**Assigned task**
Skipping all pictures, please restate word for word the lines from the one that contains "yellow lamp [377,161,412,233]" through the last line of the entries.

**Records for this exercise**
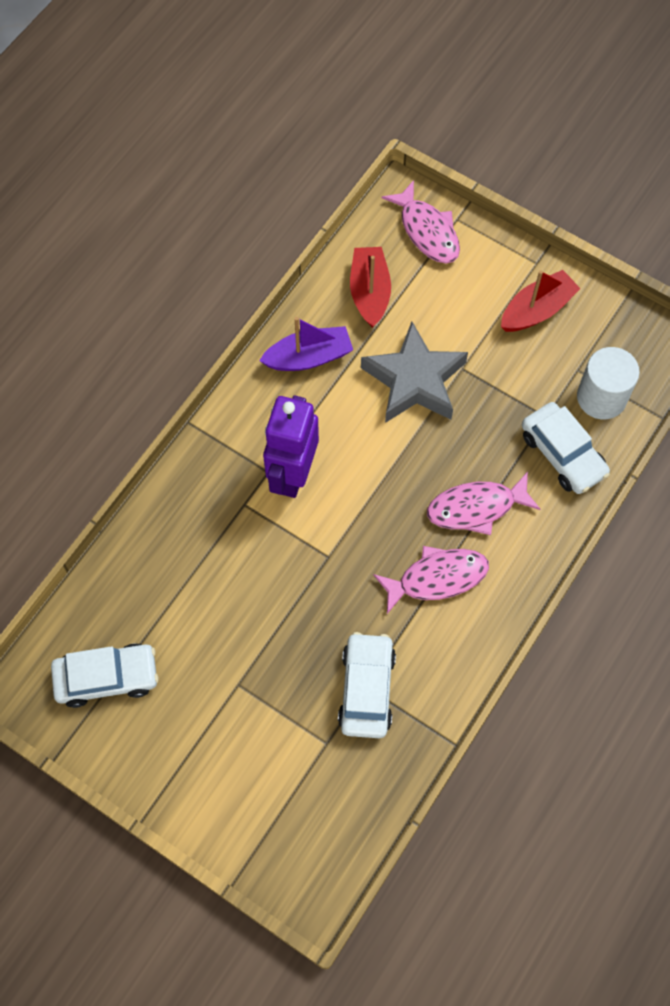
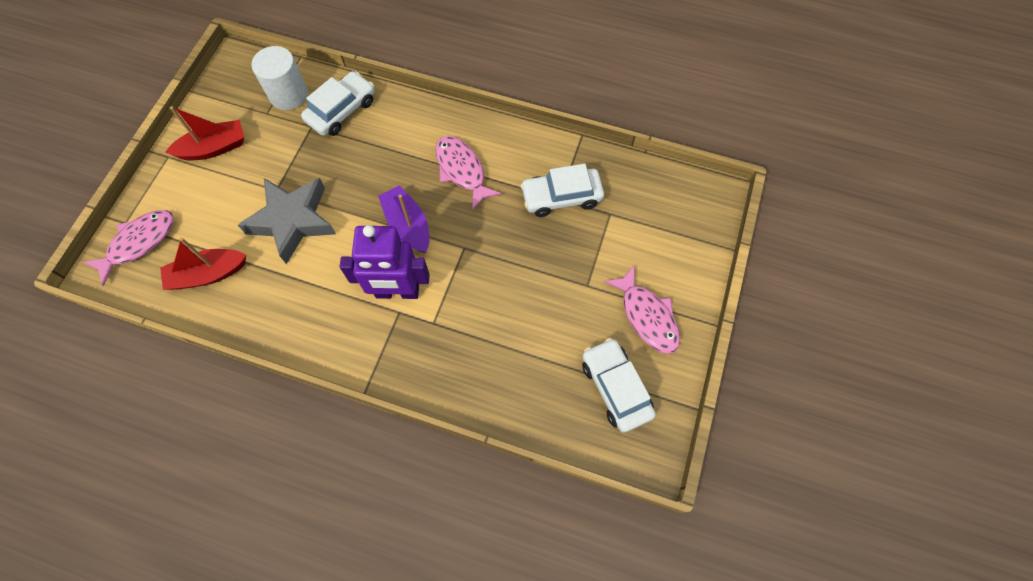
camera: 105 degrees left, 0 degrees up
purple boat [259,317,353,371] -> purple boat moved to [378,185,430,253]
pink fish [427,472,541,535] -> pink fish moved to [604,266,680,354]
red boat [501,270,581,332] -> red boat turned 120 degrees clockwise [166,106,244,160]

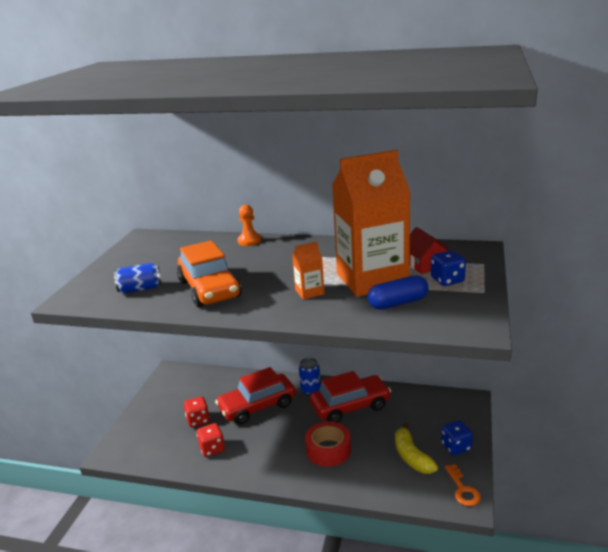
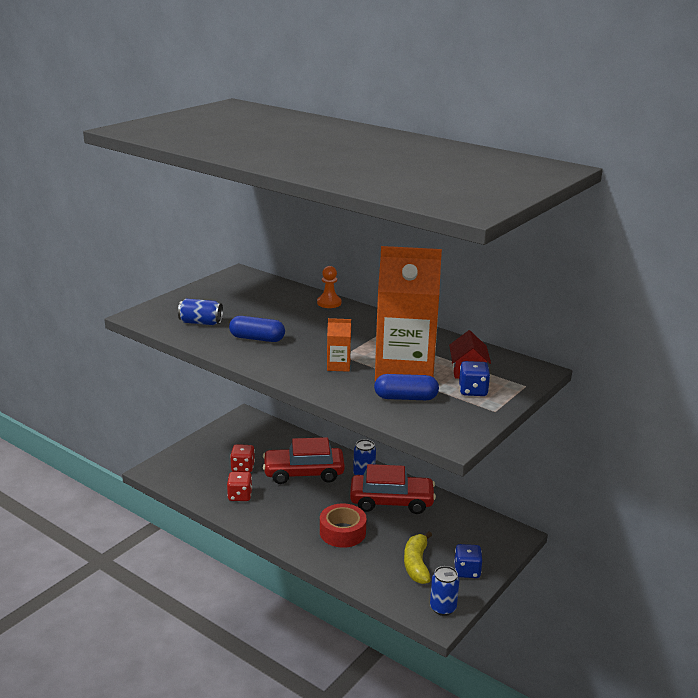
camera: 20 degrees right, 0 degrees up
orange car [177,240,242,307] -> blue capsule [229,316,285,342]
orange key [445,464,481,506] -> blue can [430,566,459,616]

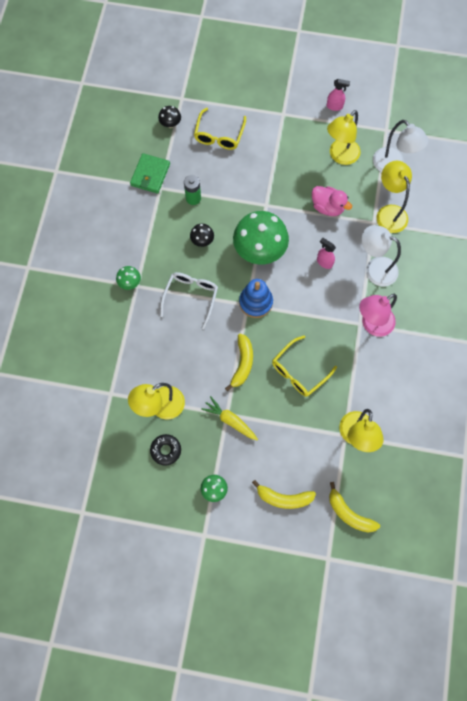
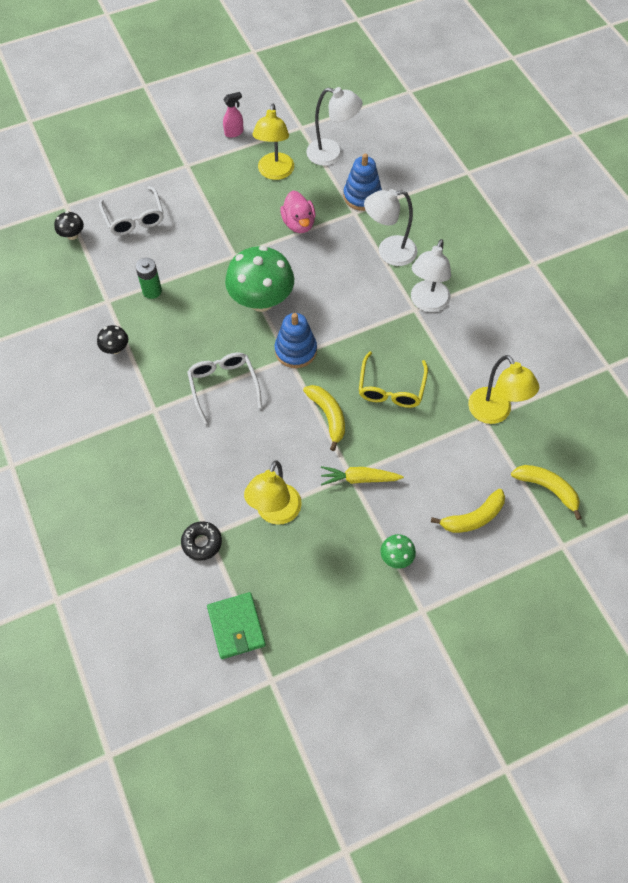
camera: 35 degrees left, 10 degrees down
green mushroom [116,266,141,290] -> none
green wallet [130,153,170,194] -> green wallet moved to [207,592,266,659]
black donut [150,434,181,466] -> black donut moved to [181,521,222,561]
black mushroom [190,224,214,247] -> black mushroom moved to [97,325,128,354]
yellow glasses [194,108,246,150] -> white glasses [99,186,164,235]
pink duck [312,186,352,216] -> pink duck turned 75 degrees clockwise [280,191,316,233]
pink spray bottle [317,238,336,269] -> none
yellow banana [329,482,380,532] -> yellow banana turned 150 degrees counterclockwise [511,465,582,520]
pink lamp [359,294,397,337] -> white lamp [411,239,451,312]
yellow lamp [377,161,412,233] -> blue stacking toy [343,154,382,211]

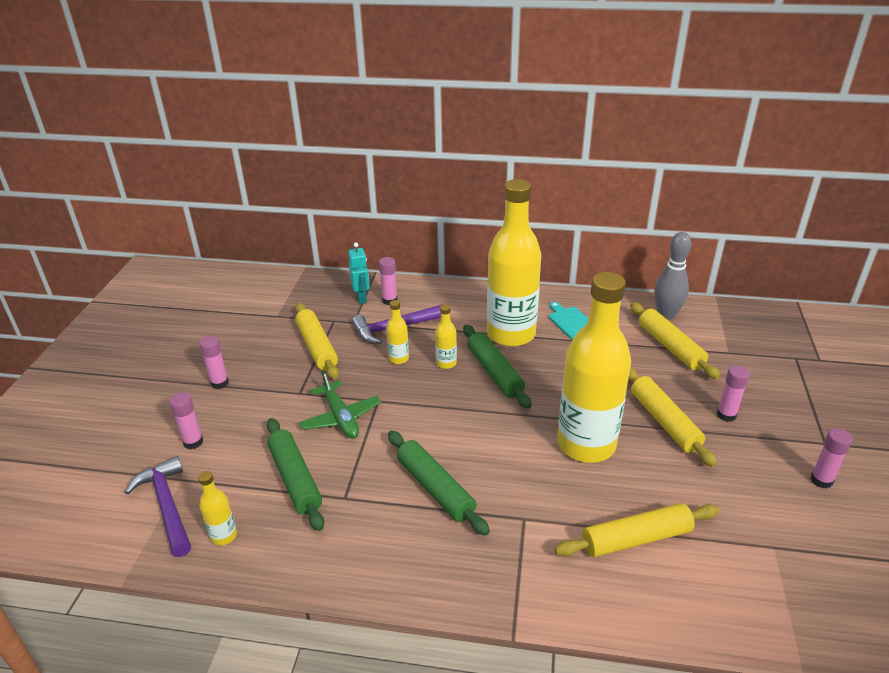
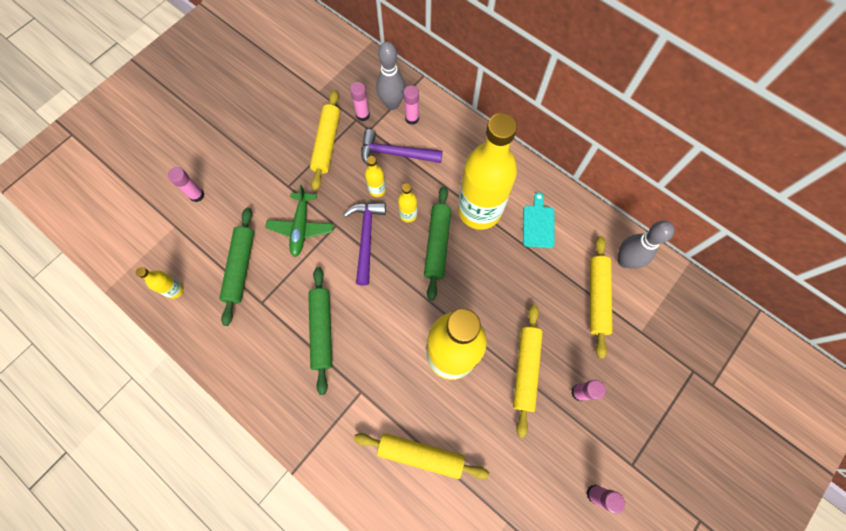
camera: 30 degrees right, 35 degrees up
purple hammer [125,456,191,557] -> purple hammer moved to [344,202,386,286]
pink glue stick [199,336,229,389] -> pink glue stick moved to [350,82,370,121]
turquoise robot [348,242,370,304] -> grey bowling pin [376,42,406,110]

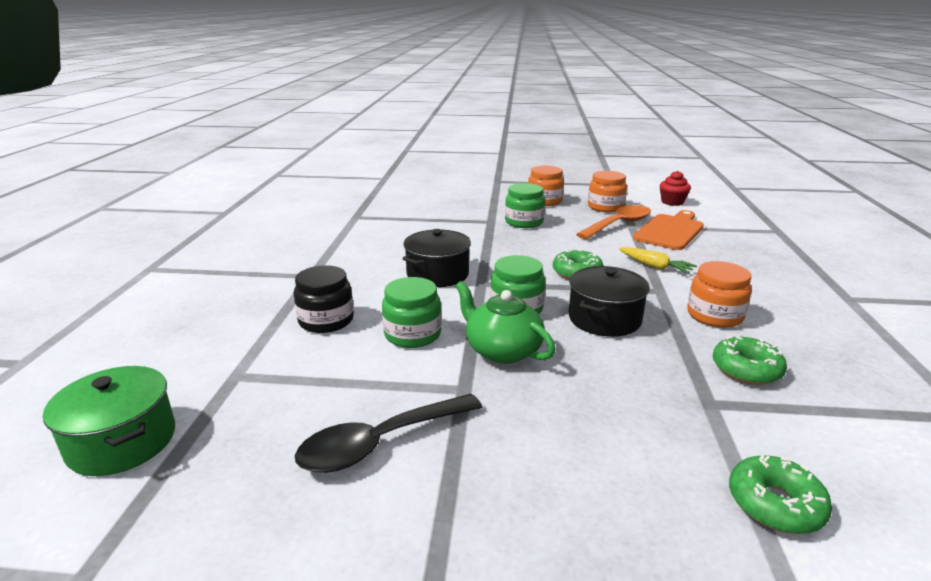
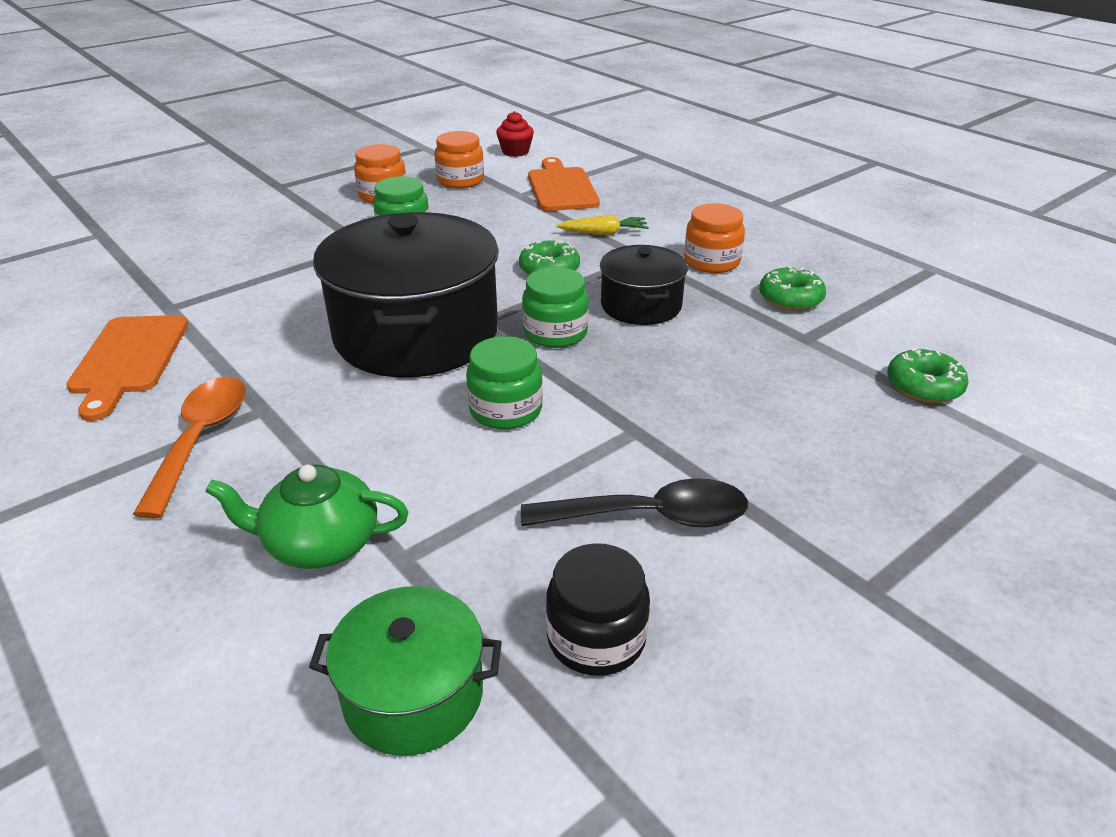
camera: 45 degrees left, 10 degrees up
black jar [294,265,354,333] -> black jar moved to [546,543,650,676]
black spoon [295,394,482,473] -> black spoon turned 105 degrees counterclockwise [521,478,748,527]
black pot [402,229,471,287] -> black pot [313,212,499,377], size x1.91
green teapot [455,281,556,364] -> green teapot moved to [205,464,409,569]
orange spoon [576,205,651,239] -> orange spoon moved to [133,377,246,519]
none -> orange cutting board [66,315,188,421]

**Expected output**
yellow lamp [377,161,412,233] -> blue stacking toy [343,154,382,211]

camera: 30 degrees right, 35 degrees up
purple hammer [125,456,191,557] -> purple hammer moved to [344,202,386,286]
pink glue stick [199,336,229,389] -> pink glue stick moved to [350,82,370,121]
turquoise robot [348,242,370,304] -> grey bowling pin [376,42,406,110]

camera: 45 degrees left, 10 degrees up
black jar [294,265,354,333] -> black jar moved to [546,543,650,676]
black spoon [295,394,482,473] -> black spoon turned 105 degrees counterclockwise [521,478,748,527]
black pot [402,229,471,287] -> black pot [313,212,499,377], size x1.91
green teapot [455,281,556,364] -> green teapot moved to [205,464,409,569]
orange spoon [576,205,651,239] -> orange spoon moved to [133,377,246,519]
none -> orange cutting board [66,315,188,421]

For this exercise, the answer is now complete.